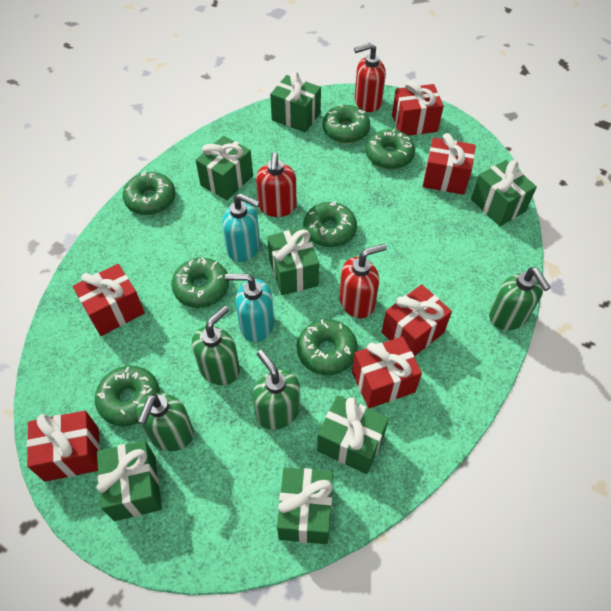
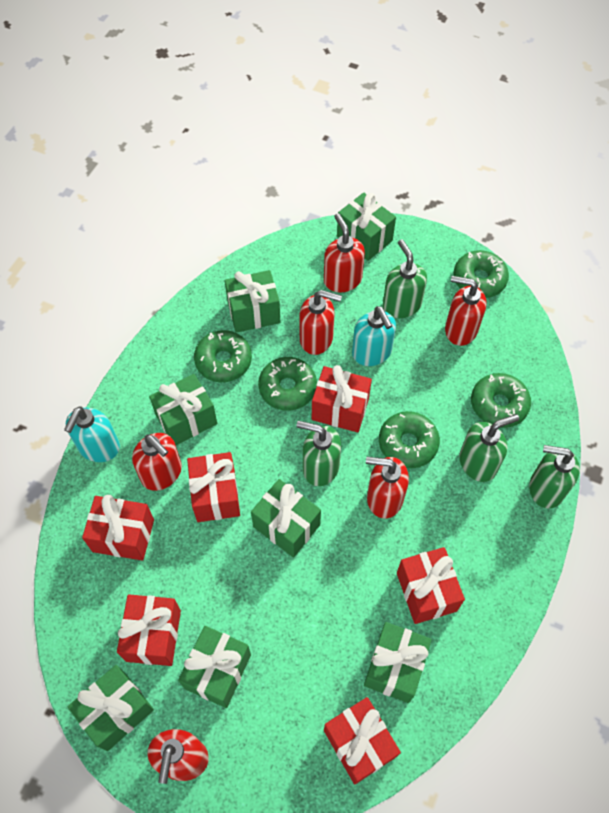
green donut: 7 -> 5
red soap dispenser: 3 -> 6

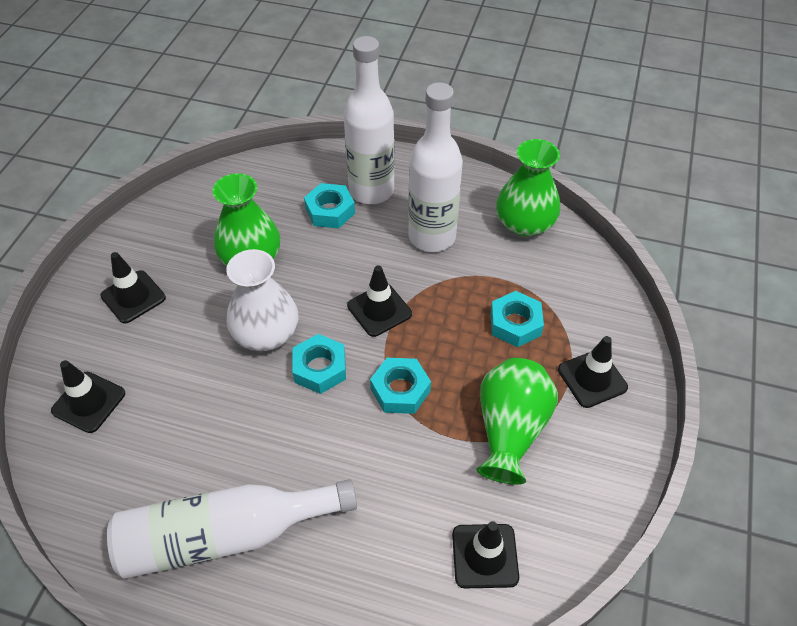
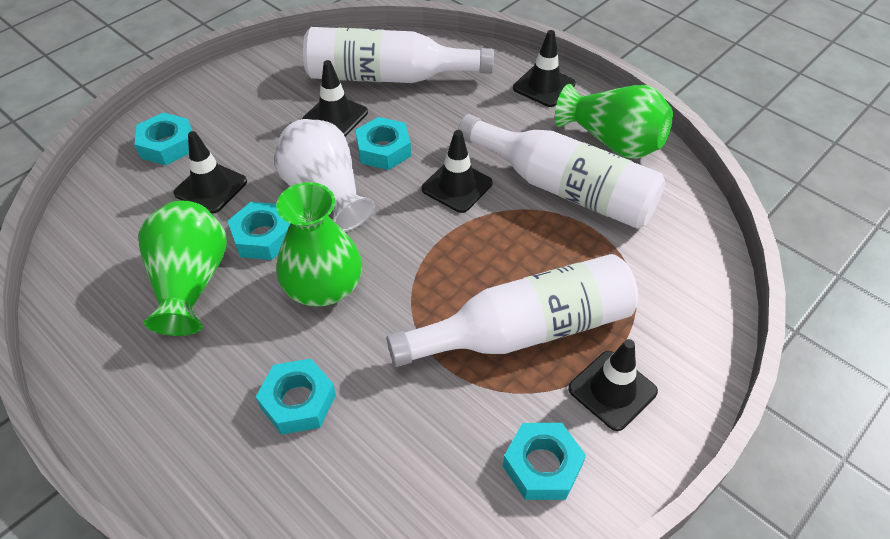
turquoise nut: 4 -> 5

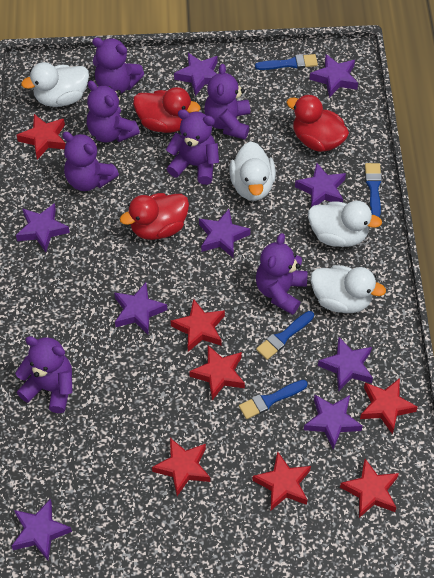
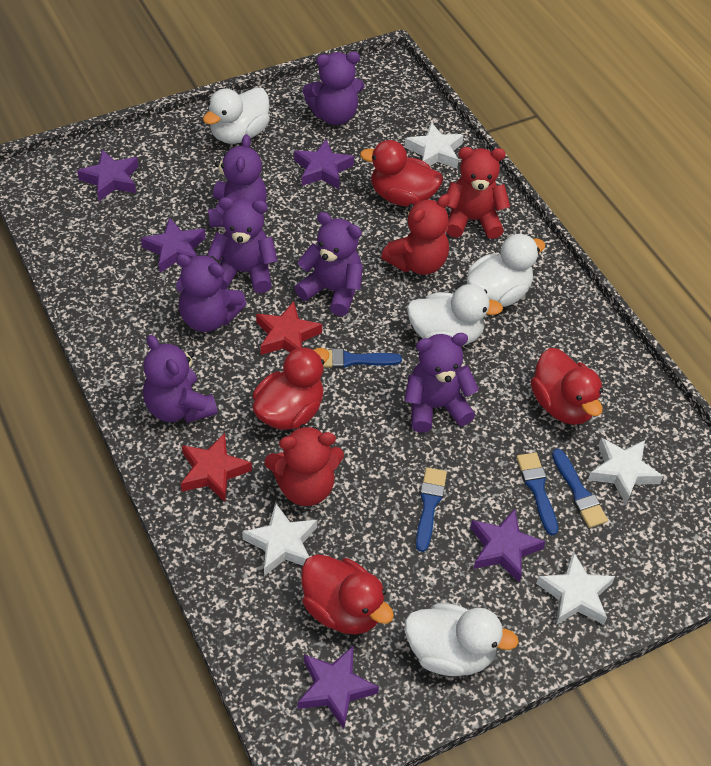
purple star: 9 -> 5
red duck: 3 -> 4
red star: 7 -> 2
red teddy bear: 0 -> 3
white star: 0 -> 4

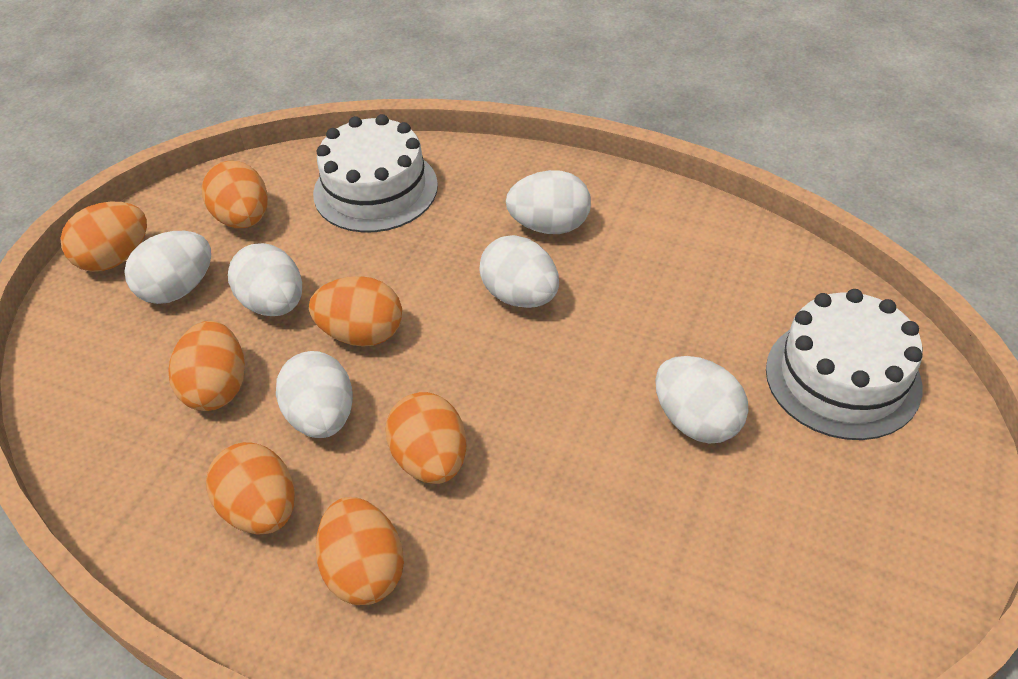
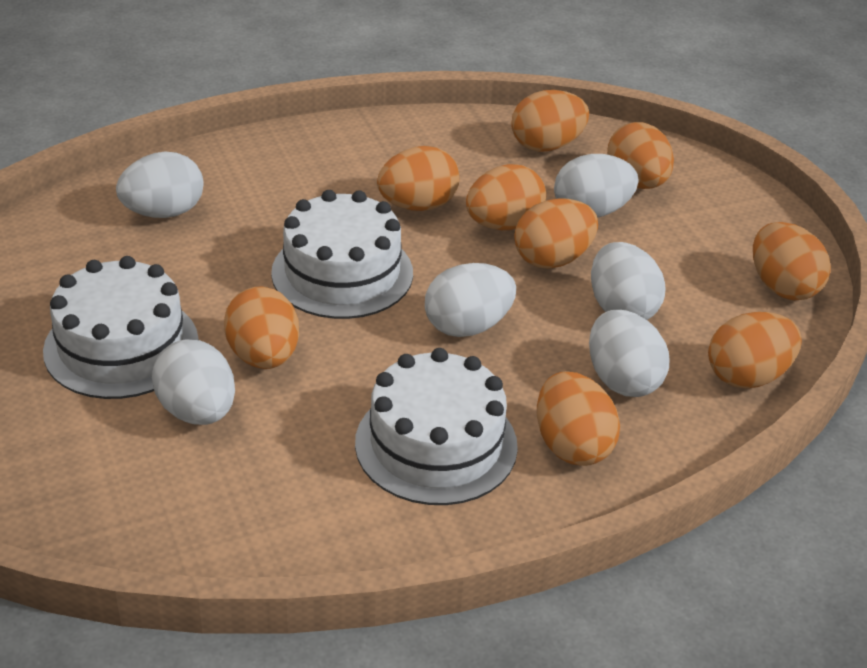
orange egg: 7 -> 9
white cake: 2 -> 3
★ ★ ★ ★
[TASK] Leaving the pictures out, set down all of the data again exactly.

[OUTPUT FOR THIS EXERCISE]
green donut: 7 -> 5
red soap dispenser: 3 -> 6

turquoise nut: 4 -> 5

purple star: 9 -> 5
red duck: 3 -> 4
red star: 7 -> 2
red teddy bear: 0 -> 3
white star: 0 -> 4

orange egg: 7 -> 9
white cake: 2 -> 3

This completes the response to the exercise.